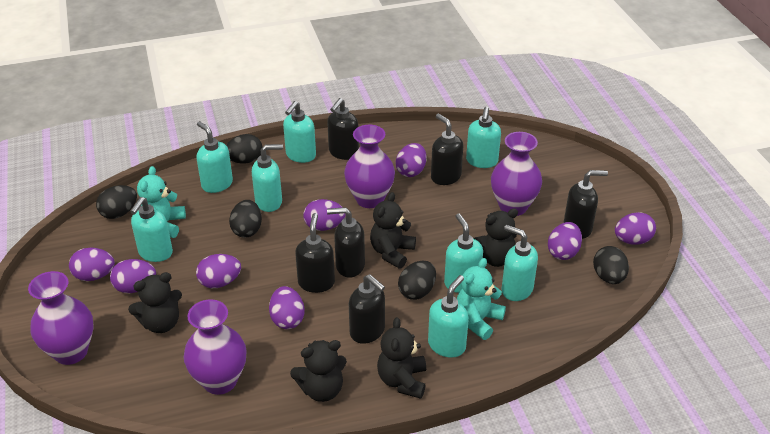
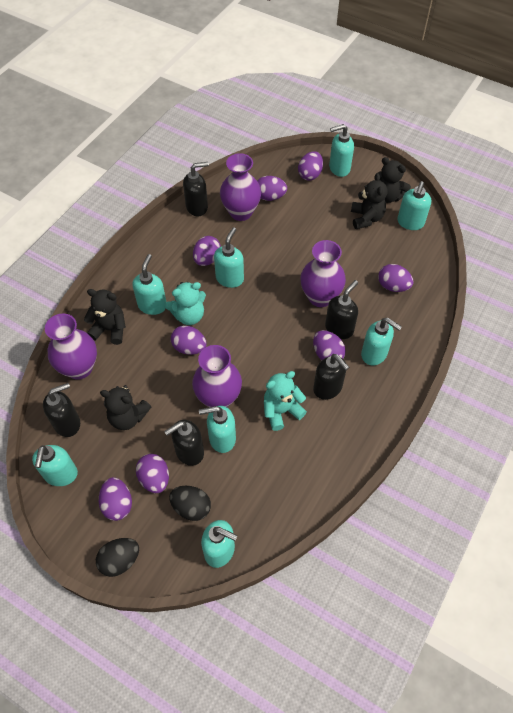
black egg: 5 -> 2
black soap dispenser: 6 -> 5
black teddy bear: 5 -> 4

---

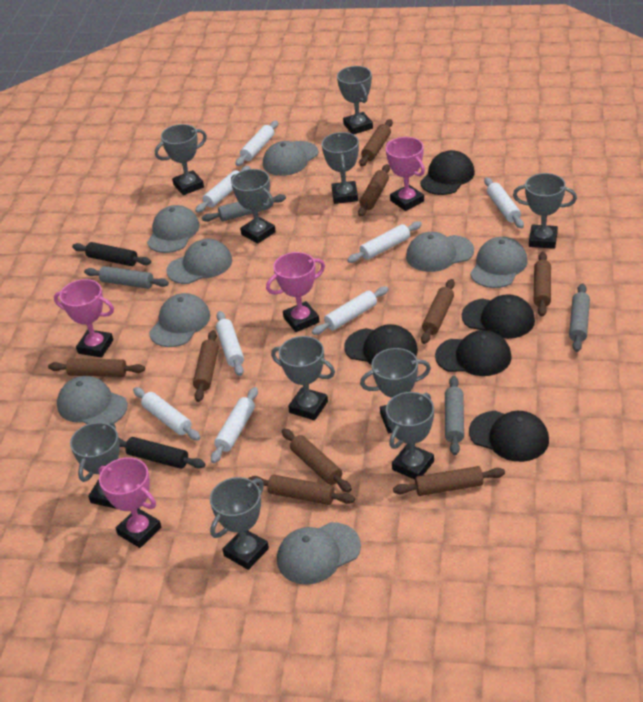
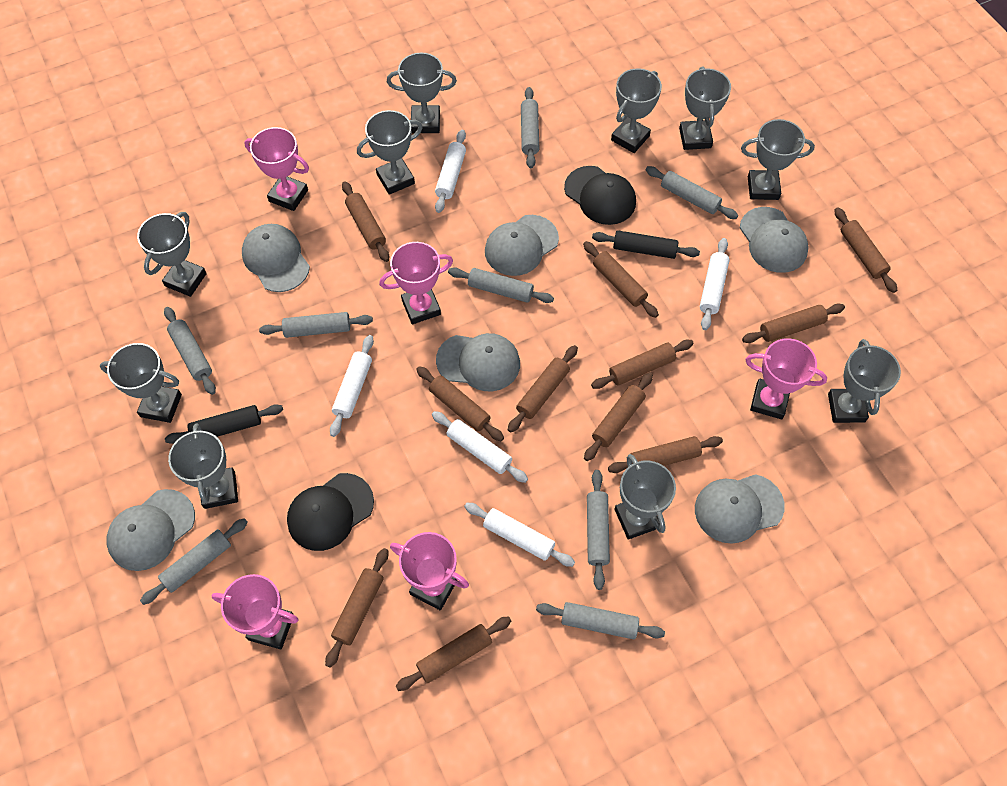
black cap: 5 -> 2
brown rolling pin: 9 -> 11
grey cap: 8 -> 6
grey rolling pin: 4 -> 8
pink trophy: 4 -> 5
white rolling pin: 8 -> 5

* * *

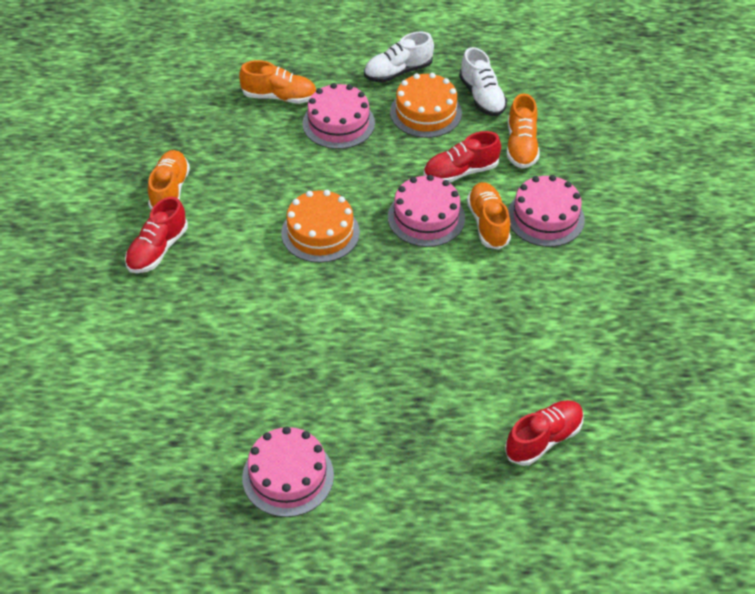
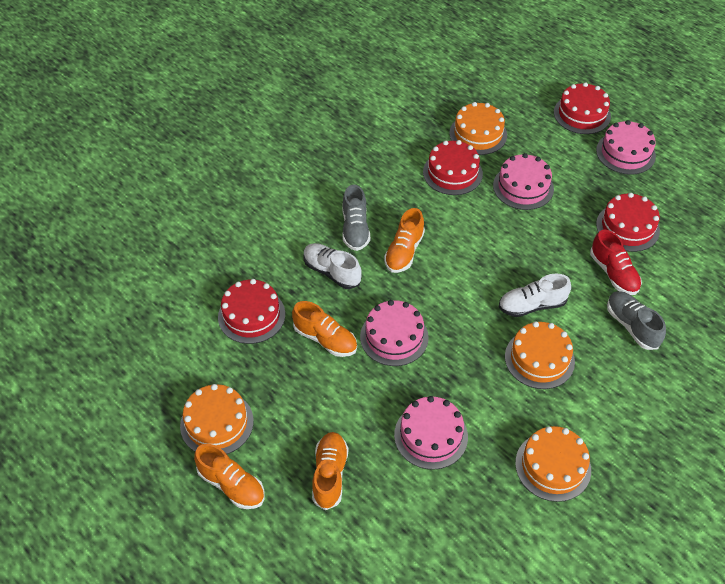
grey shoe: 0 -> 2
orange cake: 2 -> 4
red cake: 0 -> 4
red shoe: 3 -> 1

What you need to do ▸ Word for word, restate the lines of the data above that fall between the line holding "grey cap: 8 -> 6" and the line holding "white rolling pin: 8 -> 5", inclusive, and no other lines.

Exercise solution ▸
grey cap: 8 -> 6
grey rolling pin: 4 -> 8
pink trophy: 4 -> 5
white rolling pin: 8 -> 5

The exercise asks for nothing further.